Every picture should be left out, but the lines below must be repeated exactly.

Working data:
[Start of Attachment]

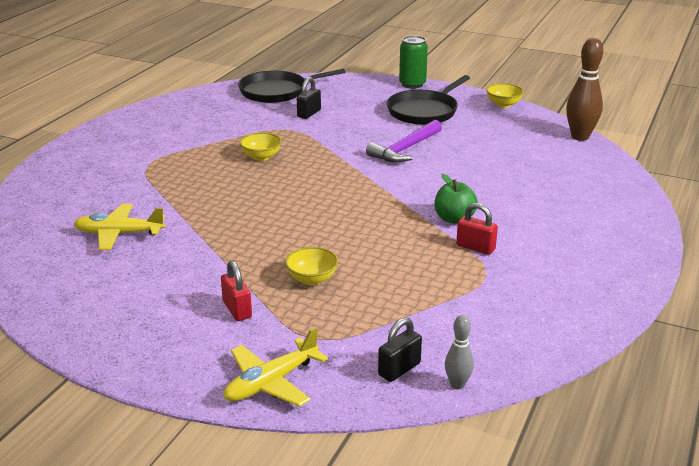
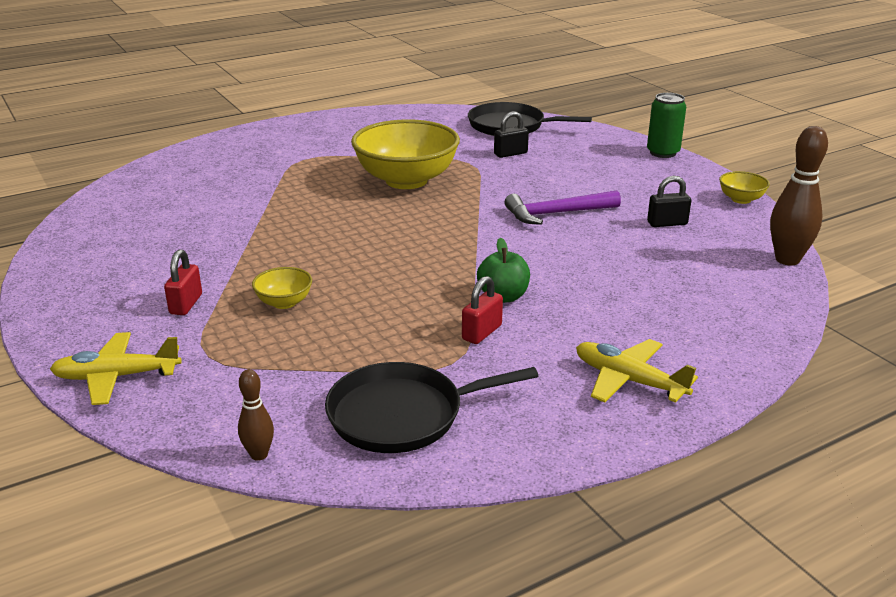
camera: 35 degrees right, 0 degrees up
yellow plane [74,204,165,250] -> yellow plane moved to [576,339,698,403]
yellow bowl [239,132,282,161] -> yellow bowl [351,119,460,189], size x2.29
black padlock [378,318,422,382] -> black padlock moved to [647,176,691,227]
black pan [386,75,470,125] -> black pan moved to [325,362,538,453]
grey bowling pin [445,315,474,389] -> brown bowling pin [238,369,274,461]
red padlock [456,203,498,255] -> red padlock turned 60 degrees clockwise [462,276,503,344]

[End of Attachment]

Exercise solution:
camera: 35 degrees right, 0 degrees up
yellow plane [74,204,165,250] -> yellow plane moved to [576,339,698,403]
yellow bowl [239,132,282,161] -> yellow bowl [351,119,460,189], size x2.29
black padlock [378,318,422,382] -> black padlock moved to [647,176,691,227]
black pan [386,75,470,125] -> black pan moved to [325,362,538,453]
grey bowling pin [445,315,474,389] -> brown bowling pin [238,369,274,461]
red padlock [456,203,498,255] -> red padlock turned 60 degrees clockwise [462,276,503,344]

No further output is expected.